● Work request:
Go through the records and extract every line with the word "left".

- Opening Delimiter -

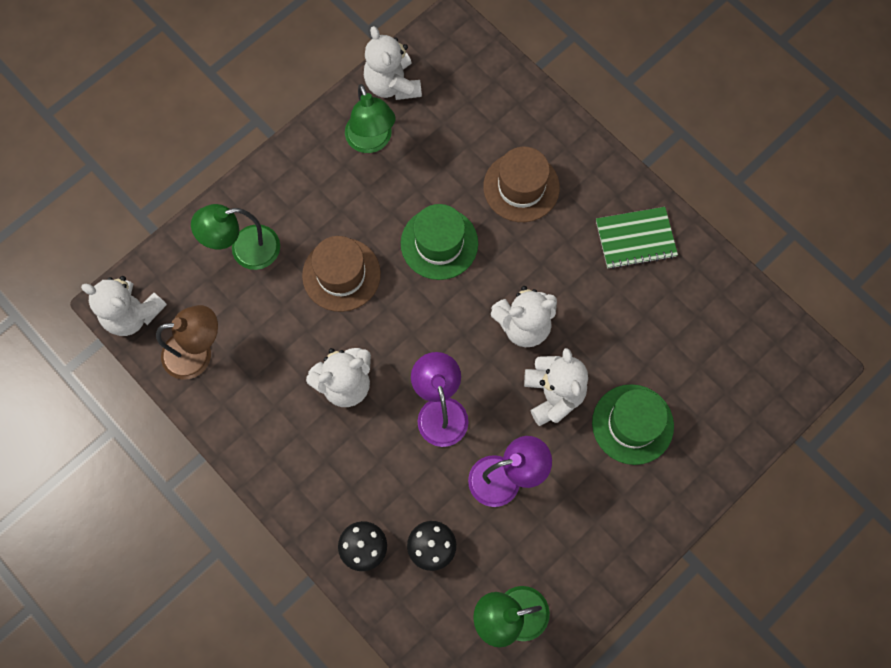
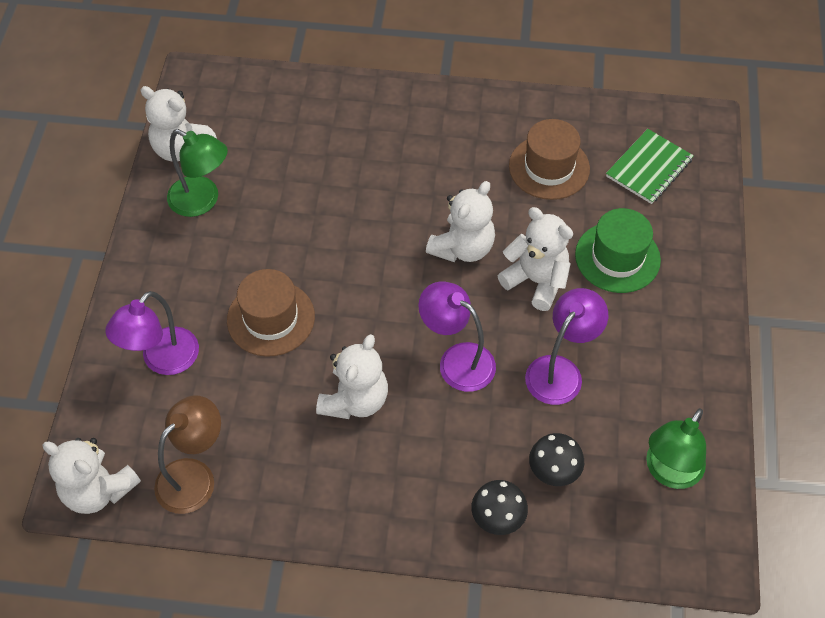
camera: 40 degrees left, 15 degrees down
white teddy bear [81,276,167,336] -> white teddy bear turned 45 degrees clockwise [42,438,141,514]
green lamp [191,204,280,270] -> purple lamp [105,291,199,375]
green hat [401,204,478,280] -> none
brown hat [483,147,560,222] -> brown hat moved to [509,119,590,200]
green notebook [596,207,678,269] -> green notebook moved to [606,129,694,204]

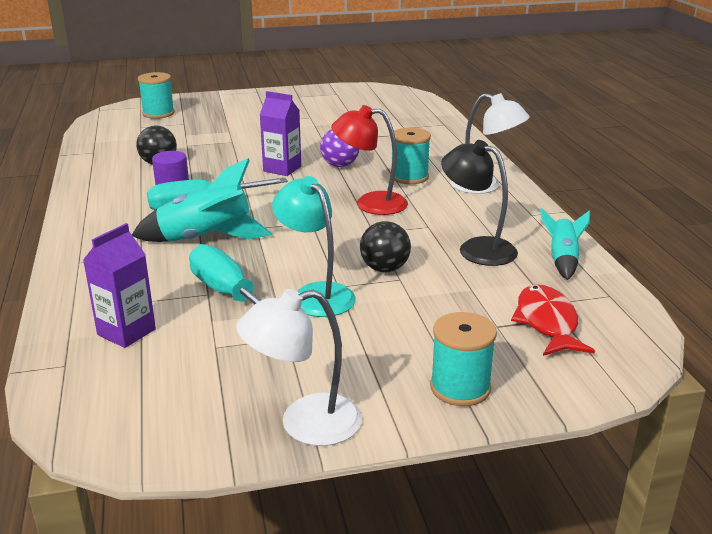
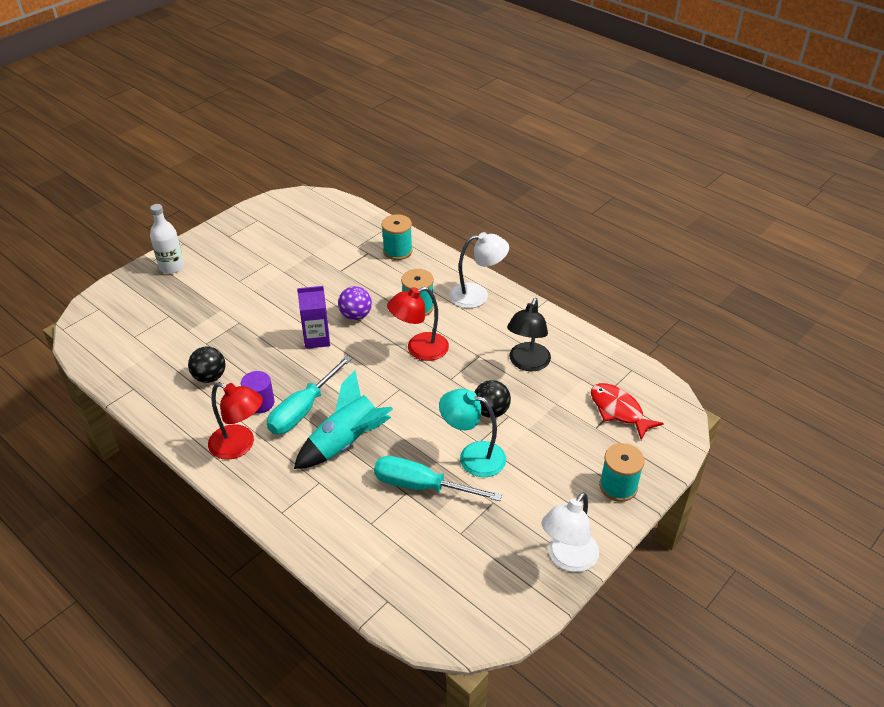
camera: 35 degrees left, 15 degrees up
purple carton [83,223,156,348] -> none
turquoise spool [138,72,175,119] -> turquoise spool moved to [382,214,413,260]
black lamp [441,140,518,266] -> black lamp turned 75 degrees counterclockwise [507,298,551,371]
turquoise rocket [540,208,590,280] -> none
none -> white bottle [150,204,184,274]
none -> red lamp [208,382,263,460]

- Closing Delimiter -

● Written answer:
camera: 40 degrees left, 15 degrees down
camera: 35 degrees left, 15 degrees up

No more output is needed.